### Excerpted records ###

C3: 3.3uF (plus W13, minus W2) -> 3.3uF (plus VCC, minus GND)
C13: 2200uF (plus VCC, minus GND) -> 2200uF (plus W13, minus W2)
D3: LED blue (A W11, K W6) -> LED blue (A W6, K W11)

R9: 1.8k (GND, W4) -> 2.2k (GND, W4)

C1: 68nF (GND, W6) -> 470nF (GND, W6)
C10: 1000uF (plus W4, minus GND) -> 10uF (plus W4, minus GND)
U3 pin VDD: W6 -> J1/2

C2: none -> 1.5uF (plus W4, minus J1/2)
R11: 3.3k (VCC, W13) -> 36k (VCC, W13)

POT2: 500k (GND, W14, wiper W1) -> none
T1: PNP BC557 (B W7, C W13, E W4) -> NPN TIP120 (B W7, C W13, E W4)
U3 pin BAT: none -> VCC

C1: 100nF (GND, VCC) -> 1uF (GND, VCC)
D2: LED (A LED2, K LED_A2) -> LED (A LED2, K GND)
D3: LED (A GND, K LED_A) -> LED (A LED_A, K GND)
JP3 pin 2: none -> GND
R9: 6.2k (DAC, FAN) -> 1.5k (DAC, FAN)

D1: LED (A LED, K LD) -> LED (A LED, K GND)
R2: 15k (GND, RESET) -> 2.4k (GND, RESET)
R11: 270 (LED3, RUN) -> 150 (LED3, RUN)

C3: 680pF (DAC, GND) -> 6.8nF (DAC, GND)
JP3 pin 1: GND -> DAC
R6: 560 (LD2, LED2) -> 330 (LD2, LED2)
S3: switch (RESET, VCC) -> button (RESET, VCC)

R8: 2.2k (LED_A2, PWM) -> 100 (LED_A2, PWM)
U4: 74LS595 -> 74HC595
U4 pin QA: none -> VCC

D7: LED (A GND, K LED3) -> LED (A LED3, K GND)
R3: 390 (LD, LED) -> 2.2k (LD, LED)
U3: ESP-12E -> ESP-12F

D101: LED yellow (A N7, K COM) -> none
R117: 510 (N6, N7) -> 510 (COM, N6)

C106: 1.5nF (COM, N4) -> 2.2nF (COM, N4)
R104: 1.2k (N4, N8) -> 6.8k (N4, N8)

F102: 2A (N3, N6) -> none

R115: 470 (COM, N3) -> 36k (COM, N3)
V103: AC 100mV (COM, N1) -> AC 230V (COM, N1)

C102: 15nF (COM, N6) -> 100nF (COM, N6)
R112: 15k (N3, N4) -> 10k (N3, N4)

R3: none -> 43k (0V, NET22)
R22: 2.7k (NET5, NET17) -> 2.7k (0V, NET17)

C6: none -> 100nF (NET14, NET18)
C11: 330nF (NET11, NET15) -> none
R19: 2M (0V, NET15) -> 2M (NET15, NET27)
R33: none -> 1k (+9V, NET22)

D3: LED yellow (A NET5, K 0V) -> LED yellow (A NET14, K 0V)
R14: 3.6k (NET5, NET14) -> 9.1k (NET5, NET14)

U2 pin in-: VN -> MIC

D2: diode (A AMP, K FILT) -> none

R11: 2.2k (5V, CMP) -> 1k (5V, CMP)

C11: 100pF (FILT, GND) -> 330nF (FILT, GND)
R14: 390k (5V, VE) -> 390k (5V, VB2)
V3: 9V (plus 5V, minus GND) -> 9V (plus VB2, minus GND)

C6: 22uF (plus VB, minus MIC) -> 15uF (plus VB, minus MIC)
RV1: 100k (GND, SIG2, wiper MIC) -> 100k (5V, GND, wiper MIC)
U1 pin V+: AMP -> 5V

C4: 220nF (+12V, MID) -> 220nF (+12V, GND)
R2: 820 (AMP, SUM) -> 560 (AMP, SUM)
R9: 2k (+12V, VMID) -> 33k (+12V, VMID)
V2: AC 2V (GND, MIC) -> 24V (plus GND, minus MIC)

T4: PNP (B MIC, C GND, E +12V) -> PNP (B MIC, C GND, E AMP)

###

Aim of the exercise
Output each line exactly, from the first line of the data down to the line that contains "POT2: 500k (GND, W14, wiper W1) -> none", both included.

Completed task
C3: 3.3uF (plus W13, minus W2) -> 3.3uF (plus VCC, minus GND)
C13: 2200uF (plus VCC, minus GND) -> 2200uF (plus W13, minus W2)
D3: LED blue (A W11, K W6) -> LED blue (A W6, K W11)

R9: 1.8k (GND, W4) -> 2.2k (GND, W4)

C1: 68nF (GND, W6) -> 470nF (GND, W6)
C10: 1000uF (plus W4, minus GND) -> 10uF (plus W4, minus GND)
U3 pin VDD: W6 -> J1/2

C2: none -> 1.5uF (plus W4, minus J1/2)
R11: 3.3k (VCC, W13) -> 36k (VCC, W13)

POT2: 500k (GND, W14, wiper W1) -> none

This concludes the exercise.